Provided records:
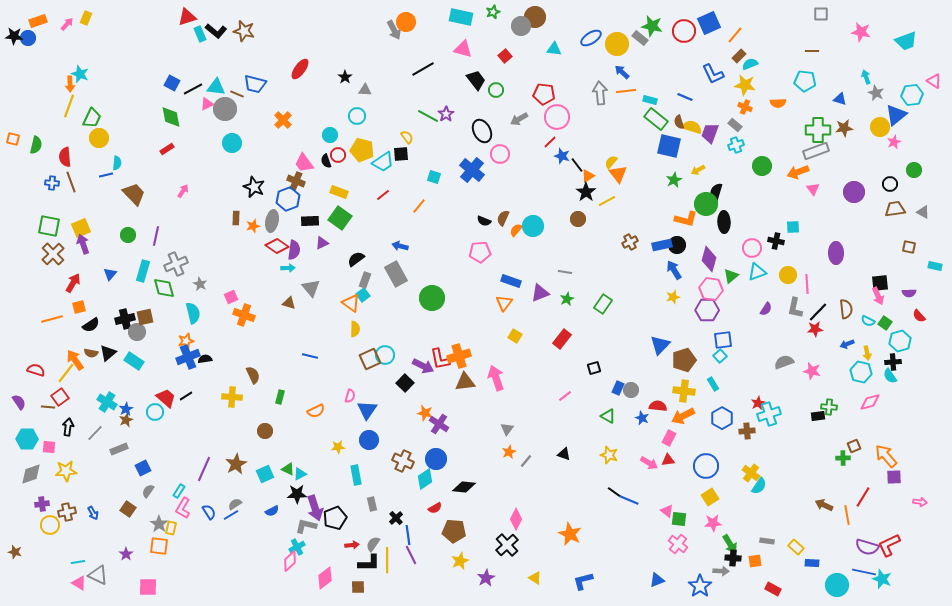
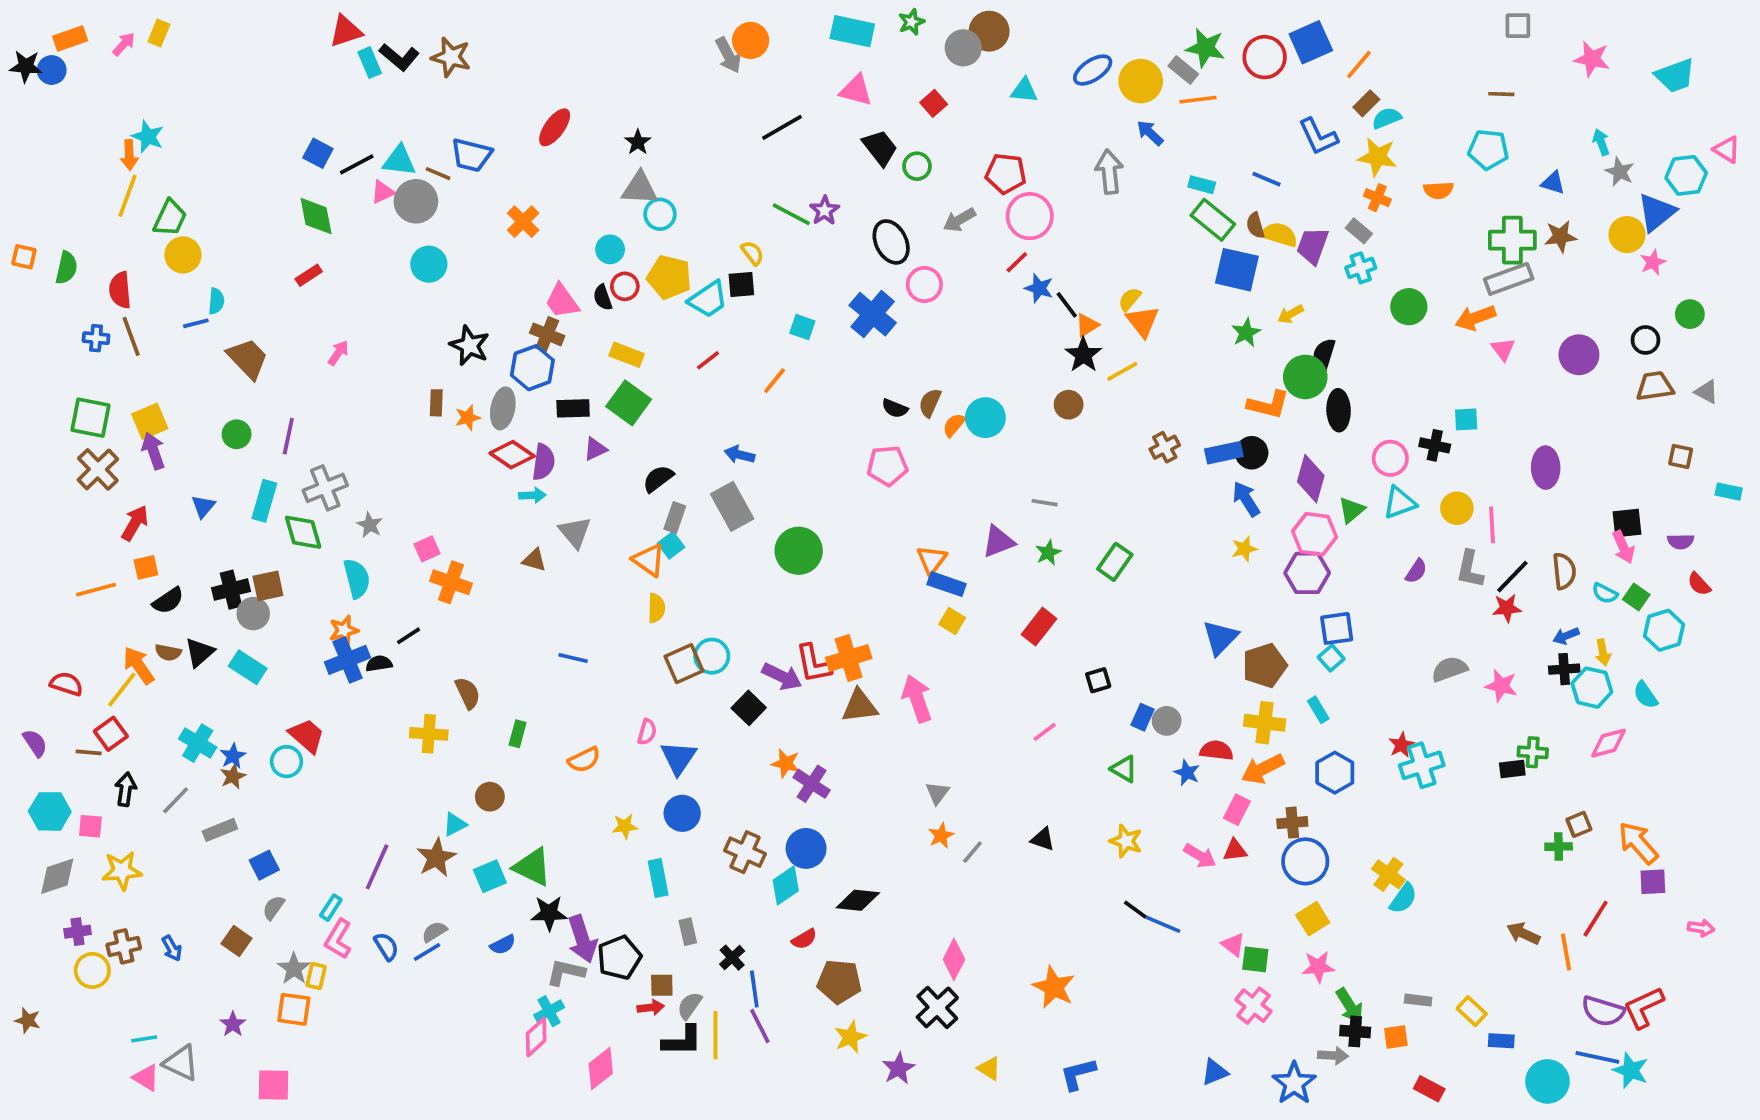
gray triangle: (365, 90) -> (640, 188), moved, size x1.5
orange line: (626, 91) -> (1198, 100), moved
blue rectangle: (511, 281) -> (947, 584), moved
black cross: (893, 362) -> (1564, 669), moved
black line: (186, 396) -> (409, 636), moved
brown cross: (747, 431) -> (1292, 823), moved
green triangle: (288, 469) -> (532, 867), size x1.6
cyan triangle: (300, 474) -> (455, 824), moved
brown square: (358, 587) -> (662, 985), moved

...

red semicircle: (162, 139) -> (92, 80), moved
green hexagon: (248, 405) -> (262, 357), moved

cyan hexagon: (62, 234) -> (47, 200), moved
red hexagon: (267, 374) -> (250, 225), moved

Task:
Your task is to restate, word for word, only those lines above that fall between the line holding "gray triangle: (365, 90)" and the line holding "brown square: (358, 587) -> (662, 985), moved", inclusive.

Response to this task:
gray triangle: (365, 90) -> (640, 188), moved, size x1.5
orange line: (626, 91) -> (1198, 100), moved
blue rectangle: (511, 281) -> (947, 584), moved
black cross: (893, 362) -> (1564, 669), moved
black line: (186, 396) -> (409, 636), moved
brown cross: (747, 431) -> (1292, 823), moved
green triangle: (288, 469) -> (532, 867), size x1.6
cyan triangle: (300, 474) -> (455, 824), moved
brown square: (358, 587) -> (662, 985), moved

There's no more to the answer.